■ 演習用データ:
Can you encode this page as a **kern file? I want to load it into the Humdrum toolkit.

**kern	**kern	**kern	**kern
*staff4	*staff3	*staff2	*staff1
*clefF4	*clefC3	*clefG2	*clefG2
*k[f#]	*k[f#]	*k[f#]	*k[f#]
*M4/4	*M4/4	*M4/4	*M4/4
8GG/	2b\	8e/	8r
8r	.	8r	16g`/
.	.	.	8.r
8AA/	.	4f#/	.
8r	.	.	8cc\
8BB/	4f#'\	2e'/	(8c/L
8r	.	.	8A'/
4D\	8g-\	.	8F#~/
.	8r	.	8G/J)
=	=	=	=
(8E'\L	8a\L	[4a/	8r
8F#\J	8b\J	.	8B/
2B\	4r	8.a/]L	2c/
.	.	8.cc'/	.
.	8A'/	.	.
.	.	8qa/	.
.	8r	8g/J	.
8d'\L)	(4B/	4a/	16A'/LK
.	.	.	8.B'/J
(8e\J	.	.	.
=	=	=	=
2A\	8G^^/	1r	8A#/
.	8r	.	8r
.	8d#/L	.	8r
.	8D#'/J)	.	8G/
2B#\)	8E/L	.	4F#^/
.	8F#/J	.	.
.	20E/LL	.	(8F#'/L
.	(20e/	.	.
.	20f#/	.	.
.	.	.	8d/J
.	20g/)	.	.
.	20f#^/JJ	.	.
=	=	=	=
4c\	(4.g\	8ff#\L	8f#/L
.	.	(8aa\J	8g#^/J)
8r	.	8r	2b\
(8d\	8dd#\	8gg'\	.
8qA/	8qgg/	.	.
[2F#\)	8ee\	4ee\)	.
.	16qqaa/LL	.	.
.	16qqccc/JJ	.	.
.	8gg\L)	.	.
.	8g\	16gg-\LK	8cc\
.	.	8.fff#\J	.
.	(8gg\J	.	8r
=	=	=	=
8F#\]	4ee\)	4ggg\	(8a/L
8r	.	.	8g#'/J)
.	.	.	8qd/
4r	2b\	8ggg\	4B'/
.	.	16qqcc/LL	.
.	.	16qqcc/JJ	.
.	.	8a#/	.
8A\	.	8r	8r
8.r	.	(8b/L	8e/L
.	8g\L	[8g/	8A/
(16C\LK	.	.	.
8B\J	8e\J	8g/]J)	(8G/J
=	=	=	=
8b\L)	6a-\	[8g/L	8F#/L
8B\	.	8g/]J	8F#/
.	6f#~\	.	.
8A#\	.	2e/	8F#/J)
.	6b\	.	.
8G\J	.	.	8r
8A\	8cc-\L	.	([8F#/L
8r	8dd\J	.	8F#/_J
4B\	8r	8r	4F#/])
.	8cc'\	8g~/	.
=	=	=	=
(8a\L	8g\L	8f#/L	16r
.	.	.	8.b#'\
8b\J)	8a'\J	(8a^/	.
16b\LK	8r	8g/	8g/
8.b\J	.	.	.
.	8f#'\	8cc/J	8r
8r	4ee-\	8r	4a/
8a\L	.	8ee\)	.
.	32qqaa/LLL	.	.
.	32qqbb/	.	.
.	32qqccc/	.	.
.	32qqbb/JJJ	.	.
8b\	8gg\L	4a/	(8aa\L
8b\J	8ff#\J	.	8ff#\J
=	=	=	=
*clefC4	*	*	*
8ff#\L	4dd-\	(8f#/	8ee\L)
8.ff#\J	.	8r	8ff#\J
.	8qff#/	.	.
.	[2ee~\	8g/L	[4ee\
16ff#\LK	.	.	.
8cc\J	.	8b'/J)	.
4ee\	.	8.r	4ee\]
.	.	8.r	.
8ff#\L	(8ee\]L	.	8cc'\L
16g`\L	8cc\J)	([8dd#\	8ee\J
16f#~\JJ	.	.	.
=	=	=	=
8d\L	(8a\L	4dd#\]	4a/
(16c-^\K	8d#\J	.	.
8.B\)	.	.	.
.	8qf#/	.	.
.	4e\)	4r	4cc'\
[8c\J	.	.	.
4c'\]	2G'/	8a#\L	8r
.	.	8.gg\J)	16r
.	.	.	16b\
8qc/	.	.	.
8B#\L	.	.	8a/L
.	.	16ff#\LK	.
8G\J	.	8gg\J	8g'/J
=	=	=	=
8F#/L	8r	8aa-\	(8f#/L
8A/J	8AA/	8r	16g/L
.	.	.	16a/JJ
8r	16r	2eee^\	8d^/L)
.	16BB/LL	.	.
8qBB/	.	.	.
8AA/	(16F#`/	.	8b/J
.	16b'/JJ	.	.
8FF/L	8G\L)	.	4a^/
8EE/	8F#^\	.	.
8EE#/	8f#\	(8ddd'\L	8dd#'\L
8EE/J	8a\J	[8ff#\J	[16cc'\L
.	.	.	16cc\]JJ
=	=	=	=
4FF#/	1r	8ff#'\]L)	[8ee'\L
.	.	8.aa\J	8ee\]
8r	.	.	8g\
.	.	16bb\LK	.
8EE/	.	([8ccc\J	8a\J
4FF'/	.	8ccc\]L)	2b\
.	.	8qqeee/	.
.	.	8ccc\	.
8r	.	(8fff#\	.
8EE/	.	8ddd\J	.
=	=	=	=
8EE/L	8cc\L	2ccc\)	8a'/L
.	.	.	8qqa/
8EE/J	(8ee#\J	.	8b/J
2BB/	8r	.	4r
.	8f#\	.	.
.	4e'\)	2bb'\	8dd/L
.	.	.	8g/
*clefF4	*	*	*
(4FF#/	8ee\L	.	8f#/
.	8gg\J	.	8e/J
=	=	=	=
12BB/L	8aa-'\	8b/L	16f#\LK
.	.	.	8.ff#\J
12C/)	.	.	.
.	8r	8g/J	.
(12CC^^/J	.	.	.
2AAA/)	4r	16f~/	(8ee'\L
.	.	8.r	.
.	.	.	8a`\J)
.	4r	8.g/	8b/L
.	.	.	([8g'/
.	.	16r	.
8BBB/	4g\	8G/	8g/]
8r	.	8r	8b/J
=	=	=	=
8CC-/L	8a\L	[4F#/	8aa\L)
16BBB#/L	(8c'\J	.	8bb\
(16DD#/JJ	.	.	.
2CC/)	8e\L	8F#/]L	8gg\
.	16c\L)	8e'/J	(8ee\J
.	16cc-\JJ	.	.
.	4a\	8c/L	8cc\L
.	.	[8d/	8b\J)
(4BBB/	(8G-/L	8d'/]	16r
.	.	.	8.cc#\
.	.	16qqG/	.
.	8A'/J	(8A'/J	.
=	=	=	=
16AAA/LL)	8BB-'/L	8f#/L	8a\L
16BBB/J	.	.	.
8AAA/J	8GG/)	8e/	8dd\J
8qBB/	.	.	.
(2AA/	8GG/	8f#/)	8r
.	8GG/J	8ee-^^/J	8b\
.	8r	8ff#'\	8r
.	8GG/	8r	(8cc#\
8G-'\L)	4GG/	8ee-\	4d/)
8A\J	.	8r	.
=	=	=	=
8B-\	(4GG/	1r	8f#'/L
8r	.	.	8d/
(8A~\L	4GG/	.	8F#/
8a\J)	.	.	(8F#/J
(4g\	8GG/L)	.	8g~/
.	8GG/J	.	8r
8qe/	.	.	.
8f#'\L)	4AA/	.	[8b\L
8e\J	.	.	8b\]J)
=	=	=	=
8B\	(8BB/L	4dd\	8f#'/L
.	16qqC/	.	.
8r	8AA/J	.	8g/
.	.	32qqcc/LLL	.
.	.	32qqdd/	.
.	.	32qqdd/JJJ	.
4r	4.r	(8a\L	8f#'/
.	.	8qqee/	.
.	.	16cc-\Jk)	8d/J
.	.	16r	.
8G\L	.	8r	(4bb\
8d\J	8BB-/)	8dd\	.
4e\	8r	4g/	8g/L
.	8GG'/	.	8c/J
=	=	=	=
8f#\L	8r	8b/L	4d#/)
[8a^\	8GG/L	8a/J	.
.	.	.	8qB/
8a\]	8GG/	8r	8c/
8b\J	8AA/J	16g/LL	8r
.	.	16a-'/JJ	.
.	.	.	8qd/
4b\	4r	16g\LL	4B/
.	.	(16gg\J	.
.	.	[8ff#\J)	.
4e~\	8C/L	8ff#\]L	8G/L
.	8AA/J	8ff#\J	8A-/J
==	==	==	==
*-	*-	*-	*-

■ 課題の指示:
上のリストから、文字列「kern」を含む行をすべて抜き出す。大文字と小文字は区別する。

■ 課題の出力:
Can you encode this page as a **kern file? I want to load it into the Humdrum toolkit.
**kern	**kern	**kern	**kern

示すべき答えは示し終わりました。